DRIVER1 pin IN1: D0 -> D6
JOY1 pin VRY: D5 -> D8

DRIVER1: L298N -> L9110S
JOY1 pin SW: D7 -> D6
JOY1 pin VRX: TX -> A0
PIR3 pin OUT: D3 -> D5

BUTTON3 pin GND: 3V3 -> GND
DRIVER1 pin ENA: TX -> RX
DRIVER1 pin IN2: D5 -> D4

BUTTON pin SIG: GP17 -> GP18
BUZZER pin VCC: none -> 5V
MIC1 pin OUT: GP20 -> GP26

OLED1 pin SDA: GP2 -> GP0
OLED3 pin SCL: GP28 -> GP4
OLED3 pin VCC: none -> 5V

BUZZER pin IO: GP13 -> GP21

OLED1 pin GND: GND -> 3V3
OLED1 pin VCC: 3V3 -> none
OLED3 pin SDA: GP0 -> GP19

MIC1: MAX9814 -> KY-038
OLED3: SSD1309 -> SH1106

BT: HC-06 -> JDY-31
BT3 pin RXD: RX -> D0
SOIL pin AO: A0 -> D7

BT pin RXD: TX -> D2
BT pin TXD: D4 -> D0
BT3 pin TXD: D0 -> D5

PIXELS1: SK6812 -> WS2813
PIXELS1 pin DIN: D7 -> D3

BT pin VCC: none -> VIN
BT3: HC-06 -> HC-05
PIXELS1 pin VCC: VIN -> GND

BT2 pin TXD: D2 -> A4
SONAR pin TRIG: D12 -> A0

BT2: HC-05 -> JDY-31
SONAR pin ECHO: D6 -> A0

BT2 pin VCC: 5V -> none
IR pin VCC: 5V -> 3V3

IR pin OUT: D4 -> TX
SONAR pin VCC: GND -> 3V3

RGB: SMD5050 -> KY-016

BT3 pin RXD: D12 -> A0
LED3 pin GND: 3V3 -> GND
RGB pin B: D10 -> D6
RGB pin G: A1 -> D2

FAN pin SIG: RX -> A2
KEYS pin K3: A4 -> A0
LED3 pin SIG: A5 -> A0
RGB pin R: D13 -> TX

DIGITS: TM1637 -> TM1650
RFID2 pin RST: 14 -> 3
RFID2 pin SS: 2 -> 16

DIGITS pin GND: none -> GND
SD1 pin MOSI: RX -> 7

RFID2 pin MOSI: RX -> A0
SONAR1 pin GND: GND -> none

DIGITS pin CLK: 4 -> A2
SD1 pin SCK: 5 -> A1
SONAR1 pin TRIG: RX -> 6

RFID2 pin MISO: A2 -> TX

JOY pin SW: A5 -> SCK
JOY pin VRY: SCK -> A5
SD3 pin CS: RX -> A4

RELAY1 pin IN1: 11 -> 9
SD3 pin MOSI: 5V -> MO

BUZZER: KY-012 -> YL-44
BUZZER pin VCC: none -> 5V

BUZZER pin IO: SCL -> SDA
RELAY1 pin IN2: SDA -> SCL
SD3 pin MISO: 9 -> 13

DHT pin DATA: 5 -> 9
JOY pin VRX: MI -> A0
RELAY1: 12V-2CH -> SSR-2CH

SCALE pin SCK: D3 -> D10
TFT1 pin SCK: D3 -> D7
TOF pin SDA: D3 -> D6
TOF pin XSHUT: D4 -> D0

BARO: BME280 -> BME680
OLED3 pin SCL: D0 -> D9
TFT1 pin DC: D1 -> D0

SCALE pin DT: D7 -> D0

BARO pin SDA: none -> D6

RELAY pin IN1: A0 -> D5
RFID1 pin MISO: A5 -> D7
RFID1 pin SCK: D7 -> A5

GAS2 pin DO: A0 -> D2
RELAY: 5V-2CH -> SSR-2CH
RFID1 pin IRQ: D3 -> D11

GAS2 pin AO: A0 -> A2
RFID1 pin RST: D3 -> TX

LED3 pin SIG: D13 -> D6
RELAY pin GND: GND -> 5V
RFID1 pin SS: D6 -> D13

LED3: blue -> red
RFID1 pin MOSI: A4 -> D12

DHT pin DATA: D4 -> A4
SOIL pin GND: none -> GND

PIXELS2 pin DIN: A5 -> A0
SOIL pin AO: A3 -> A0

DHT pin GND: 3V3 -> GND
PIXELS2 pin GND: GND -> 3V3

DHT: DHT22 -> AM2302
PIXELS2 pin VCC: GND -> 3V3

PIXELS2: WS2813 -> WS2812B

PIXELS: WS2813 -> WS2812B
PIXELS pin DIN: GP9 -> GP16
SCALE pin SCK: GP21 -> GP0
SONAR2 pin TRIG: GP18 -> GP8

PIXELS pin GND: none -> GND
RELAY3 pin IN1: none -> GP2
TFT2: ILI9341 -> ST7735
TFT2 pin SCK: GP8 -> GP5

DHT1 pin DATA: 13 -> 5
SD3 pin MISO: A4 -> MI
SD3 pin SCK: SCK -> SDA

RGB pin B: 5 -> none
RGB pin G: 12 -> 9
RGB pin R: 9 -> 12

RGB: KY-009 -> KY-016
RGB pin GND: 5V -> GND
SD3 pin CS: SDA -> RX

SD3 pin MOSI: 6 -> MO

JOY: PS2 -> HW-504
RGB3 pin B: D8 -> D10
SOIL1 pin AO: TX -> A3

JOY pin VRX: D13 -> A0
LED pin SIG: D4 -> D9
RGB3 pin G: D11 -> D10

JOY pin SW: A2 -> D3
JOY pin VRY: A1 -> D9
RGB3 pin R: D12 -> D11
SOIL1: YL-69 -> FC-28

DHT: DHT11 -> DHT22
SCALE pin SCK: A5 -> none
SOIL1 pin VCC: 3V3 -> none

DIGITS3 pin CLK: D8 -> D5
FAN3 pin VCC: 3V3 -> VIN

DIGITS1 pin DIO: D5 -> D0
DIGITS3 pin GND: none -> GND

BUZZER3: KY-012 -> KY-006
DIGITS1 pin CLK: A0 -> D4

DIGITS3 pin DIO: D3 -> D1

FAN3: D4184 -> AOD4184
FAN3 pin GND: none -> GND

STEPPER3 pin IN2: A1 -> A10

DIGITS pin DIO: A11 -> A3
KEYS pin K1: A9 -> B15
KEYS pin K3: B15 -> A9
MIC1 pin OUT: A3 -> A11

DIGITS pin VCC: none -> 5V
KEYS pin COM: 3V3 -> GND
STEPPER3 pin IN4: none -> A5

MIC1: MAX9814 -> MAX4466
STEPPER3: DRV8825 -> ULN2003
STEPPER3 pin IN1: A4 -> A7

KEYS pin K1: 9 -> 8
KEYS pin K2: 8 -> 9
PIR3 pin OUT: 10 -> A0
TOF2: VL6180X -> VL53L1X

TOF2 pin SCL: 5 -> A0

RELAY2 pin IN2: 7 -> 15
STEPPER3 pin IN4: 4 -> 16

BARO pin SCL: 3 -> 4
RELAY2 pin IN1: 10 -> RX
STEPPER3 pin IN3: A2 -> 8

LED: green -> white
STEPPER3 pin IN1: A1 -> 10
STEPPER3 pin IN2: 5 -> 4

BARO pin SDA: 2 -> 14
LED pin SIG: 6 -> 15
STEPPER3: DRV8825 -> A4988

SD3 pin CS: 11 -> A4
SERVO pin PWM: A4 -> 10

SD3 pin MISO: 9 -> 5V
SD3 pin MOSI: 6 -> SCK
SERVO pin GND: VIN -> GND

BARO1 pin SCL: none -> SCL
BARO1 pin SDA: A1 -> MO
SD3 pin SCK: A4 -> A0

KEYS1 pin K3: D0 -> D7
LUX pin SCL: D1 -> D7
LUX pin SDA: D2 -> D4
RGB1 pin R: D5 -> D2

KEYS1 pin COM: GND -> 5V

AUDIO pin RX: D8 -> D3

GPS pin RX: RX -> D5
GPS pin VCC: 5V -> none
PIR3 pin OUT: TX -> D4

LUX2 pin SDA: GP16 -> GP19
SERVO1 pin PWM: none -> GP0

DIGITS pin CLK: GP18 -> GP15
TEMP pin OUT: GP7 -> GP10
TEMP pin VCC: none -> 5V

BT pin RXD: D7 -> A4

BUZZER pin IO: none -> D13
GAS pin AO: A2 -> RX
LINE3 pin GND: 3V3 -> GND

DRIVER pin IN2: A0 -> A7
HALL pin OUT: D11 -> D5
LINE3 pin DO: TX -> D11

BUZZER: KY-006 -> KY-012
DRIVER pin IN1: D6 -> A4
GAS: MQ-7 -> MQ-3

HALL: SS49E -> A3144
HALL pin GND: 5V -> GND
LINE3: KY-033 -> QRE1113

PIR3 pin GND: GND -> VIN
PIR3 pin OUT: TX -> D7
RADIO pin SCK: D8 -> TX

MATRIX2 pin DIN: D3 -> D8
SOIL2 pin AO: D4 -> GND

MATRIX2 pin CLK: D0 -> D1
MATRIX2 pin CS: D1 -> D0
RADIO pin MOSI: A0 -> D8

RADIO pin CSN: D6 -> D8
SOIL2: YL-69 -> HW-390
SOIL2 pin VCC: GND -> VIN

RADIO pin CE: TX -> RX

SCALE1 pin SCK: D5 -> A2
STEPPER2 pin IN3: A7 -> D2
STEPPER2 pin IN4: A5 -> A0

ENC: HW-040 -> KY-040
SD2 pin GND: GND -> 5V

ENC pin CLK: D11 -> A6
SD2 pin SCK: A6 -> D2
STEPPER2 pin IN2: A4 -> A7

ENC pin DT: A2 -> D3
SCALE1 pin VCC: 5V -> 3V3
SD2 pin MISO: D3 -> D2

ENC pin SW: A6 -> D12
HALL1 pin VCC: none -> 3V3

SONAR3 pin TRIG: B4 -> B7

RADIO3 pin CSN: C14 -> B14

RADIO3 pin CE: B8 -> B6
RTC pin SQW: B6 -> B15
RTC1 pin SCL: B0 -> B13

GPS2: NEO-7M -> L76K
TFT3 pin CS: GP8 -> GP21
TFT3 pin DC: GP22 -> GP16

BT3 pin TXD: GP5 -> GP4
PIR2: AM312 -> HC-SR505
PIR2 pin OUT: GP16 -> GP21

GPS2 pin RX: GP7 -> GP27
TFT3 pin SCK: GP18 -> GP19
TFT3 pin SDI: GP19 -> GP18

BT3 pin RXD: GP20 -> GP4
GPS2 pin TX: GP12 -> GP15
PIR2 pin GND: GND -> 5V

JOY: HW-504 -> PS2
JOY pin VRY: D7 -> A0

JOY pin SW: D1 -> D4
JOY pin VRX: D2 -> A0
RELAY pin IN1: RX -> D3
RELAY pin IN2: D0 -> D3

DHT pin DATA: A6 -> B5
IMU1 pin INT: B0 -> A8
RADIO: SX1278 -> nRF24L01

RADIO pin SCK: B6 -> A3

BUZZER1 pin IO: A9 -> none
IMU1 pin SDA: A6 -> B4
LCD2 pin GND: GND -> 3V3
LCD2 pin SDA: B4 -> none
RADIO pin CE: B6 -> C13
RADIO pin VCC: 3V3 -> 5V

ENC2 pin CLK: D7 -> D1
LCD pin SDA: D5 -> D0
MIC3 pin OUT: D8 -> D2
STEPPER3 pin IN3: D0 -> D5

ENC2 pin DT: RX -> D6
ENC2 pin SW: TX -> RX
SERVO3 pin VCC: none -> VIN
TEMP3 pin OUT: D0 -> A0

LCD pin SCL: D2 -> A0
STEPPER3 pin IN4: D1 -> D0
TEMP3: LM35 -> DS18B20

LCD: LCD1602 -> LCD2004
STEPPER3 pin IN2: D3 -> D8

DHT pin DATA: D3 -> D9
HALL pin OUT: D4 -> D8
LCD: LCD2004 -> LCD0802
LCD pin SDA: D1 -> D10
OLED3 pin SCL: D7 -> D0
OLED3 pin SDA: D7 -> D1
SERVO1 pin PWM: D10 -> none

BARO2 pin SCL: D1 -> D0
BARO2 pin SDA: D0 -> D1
#####
● WHAT THIS TASK INVOLVES:
Give again, word for word, the lines of the listing, starting at its first line and ending with the line containing "BUZZER pin IO: GP13 -> GP21".

● SOLUTION:
DRIVER1 pin IN1: D0 -> D6
JOY1 pin VRY: D5 -> D8

DRIVER1: L298N -> L9110S
JOY1 pin SW: D7 -> D6
JOY1 pin VRX: TX -> A0
PIR3 pin OUT: D3 -> D5

BUTTON3 pin GND: 3V3 -> GND
DRIVER1 pin ENA: TX -> RX
DRIVER1 pin IN2: D5 -> D4

BUTTON pin SIG: GP17 -> GP18
BUZZER pin VCC: none -> 5V
MIC1 pin OUT: GP20 -> GP26

OLED1 pin SDA: GP2 -> GP0
OLED3 pin SCL: GP28 -> GP4
OLED3 pin VCC: none -> 5V

BUZZER pin IO: GP13 -> GP21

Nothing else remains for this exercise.